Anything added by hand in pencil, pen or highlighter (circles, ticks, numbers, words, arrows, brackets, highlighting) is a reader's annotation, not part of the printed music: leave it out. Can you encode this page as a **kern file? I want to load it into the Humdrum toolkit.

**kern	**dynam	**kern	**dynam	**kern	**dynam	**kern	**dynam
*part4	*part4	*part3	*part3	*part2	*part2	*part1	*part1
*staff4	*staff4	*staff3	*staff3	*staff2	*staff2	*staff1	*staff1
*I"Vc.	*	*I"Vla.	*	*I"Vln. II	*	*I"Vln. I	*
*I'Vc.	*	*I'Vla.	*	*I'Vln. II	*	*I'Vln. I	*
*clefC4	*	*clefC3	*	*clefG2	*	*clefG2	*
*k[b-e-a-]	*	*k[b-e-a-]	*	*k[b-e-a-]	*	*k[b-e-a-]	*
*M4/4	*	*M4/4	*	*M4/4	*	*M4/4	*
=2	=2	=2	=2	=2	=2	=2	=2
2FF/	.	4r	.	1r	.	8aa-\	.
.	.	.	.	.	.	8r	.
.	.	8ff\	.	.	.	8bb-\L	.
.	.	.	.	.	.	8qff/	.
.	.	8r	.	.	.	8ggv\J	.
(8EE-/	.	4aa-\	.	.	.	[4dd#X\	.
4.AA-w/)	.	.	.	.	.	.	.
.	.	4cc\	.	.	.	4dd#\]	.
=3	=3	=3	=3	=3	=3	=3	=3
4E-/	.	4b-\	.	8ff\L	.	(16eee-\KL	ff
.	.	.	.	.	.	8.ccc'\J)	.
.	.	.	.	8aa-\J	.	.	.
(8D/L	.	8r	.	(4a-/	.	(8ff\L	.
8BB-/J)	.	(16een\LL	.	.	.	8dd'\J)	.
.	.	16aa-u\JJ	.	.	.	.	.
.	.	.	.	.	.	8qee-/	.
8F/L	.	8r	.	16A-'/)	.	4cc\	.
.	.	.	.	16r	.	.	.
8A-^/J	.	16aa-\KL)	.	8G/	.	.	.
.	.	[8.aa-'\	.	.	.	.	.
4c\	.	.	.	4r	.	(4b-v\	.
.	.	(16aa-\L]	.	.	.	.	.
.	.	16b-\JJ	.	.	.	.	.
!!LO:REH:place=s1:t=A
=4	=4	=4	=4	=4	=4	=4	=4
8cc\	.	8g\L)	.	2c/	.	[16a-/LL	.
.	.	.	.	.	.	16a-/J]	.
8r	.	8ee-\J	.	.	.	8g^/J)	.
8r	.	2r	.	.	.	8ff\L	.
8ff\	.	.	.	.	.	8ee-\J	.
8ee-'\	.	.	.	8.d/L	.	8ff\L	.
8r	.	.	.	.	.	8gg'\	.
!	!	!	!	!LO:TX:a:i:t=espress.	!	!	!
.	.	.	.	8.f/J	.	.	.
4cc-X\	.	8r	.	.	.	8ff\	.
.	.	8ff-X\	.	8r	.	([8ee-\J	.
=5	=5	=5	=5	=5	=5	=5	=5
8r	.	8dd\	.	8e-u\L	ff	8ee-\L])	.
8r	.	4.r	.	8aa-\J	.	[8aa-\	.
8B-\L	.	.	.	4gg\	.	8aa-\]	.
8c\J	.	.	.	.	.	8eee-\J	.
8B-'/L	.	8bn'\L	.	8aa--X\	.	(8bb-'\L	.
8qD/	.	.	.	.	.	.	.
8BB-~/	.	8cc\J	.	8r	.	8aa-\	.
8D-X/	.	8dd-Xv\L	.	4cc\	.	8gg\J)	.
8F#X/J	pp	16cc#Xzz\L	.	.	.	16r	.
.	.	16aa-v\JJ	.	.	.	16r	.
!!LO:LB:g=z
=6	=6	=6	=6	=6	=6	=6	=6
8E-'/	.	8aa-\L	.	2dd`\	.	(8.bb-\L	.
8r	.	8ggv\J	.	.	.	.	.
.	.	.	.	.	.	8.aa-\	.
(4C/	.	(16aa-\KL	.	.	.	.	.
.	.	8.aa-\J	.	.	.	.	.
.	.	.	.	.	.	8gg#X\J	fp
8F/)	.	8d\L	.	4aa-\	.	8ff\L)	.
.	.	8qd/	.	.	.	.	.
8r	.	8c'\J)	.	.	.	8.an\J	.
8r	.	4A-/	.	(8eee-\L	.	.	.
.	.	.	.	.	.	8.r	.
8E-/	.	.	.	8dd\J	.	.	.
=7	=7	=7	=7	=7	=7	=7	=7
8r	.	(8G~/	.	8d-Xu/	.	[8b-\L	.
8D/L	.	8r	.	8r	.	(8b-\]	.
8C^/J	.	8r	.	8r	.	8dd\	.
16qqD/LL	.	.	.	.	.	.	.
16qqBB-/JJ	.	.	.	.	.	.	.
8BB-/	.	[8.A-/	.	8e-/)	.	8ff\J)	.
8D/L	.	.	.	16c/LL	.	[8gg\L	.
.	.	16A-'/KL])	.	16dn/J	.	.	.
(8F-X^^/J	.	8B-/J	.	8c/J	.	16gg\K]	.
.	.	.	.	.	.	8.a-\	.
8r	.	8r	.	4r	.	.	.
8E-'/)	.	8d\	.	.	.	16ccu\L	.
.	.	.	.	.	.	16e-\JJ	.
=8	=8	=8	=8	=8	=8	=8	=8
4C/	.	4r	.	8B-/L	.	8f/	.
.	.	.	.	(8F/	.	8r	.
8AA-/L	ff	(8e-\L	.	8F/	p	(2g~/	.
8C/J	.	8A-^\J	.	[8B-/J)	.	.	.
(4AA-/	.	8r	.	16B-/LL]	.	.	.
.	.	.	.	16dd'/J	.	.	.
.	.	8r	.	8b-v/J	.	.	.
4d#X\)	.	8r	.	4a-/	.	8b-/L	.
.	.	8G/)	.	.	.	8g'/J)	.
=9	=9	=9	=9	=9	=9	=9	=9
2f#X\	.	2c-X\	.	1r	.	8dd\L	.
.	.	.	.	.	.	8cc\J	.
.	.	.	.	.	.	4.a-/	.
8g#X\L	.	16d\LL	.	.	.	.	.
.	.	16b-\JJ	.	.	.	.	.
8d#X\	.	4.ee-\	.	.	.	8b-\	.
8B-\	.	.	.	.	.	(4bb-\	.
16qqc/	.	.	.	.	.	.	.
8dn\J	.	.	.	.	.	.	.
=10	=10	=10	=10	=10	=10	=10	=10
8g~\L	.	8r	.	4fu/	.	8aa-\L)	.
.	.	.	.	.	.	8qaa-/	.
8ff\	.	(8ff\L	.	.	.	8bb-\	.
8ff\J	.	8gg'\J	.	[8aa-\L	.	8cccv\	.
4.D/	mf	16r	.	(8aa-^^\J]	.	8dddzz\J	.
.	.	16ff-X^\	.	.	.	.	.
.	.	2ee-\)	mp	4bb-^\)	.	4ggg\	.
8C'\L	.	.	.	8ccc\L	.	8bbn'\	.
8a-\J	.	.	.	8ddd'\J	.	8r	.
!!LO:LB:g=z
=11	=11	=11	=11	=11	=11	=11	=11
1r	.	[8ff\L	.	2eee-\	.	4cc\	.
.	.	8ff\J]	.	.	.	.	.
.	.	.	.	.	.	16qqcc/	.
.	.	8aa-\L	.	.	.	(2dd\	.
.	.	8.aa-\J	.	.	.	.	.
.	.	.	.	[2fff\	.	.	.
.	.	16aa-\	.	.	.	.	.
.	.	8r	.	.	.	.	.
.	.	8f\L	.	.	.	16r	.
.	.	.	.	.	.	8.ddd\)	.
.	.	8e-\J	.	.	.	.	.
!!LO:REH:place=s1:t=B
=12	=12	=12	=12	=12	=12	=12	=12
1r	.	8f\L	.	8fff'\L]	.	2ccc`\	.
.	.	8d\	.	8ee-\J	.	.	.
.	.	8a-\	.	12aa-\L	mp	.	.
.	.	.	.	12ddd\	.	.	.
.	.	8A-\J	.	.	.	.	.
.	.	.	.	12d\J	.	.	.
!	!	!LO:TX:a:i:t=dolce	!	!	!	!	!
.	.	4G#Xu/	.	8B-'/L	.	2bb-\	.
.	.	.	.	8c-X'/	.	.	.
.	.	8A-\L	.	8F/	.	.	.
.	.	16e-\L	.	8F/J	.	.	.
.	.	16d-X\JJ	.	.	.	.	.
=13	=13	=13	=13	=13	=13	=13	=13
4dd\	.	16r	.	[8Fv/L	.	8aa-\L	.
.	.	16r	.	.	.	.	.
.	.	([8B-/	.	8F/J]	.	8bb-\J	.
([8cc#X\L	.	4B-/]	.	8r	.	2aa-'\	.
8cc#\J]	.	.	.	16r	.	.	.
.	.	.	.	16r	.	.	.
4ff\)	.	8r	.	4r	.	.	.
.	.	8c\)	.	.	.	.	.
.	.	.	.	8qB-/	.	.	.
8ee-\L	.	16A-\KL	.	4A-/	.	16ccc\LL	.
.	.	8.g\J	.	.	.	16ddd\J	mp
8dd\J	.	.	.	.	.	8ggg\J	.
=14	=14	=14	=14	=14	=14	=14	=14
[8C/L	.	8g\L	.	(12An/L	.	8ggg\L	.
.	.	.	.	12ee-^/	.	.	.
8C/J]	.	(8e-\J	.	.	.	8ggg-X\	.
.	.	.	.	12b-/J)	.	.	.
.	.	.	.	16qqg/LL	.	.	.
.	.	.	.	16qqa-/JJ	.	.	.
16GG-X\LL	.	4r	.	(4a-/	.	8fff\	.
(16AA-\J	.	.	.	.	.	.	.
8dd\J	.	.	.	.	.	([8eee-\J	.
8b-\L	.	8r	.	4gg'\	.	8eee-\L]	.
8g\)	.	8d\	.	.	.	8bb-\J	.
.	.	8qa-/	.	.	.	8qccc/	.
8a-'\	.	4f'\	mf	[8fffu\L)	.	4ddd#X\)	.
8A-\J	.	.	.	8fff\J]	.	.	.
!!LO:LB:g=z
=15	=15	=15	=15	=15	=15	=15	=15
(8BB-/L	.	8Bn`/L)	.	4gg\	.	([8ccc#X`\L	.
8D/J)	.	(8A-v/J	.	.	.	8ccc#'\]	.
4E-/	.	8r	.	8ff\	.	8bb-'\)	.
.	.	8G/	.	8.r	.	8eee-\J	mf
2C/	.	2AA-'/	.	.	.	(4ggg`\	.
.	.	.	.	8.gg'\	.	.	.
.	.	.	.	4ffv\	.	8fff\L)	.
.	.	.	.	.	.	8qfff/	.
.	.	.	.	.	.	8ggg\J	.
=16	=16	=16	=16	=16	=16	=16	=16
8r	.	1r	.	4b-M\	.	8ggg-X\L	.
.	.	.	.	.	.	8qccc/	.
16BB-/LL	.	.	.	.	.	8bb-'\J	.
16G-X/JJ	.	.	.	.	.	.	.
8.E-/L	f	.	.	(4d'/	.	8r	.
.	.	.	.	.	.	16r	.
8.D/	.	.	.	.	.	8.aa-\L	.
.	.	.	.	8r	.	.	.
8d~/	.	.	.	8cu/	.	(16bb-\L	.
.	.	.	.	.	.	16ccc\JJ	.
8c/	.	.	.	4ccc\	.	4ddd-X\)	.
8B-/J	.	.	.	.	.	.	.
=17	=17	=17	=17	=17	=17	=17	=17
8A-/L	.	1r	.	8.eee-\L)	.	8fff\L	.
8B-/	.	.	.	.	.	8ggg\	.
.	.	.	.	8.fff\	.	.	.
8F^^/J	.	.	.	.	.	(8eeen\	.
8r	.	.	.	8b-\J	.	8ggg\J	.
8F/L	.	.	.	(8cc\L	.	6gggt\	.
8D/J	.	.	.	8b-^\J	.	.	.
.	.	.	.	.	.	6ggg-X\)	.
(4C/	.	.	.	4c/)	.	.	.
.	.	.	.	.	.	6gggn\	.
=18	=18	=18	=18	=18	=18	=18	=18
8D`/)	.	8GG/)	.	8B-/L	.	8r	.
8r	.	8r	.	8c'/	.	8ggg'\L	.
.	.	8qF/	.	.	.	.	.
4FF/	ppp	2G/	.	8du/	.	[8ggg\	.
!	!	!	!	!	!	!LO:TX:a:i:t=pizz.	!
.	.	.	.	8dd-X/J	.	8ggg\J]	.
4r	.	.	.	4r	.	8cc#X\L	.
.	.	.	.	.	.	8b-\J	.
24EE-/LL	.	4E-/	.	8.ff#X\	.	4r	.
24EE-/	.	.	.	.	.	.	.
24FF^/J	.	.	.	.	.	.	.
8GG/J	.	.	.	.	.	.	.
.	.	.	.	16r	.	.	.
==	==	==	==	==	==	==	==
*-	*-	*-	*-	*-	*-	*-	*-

++++

**Zadanie:** Odszukaj w rekordach powyżej każdy wiersz zawierający ciąg „kern” i przepisz te wiersze.

**Wynik poniżej:**
Anything added by hand in pencil, pen or highlighter (circles, ticks, numbers, words, arrows, brackets, highlighting) is a reader's annotation, not part of the printed music: leave it out. Can you encode this page as a **kern file? I want to load it into the Humdrum toolkit.
**kern	**dynam	**kern	**dynam	**kern	**dynam	**kern	**dynam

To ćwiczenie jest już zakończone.